Give back all the data exactly as it was written.

(PROVIDED RECORDS Opens)

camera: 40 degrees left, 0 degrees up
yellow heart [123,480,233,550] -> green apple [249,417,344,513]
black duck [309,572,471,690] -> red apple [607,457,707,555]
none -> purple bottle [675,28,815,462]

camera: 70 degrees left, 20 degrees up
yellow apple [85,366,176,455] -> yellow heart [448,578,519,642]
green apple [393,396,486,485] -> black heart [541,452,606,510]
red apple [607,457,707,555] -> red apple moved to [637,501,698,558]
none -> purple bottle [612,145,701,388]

(PROVIDED RECORDS Closes)

TASK ANSWER =>
camera: 40 degrees left, 0 degrees up
yellow heart [123,480,233,550] -> green apple [249,417,344,513]
black duck [309,572,471,690] -> red apple [607,457,707,555]
none -> purple bottle [675,28,815,462]

camera: 70 degrees left, 20 degrees up
yellow apple [85,366,176,455] -> yellow heart [448,578,519,642]
green apple [393,396,486,485] -> black heart [541,452,606,510]
red apple [607,457,707,555] -> red apple moved to [637,501,698,558]
none -> purple bottle [612,145,701,388]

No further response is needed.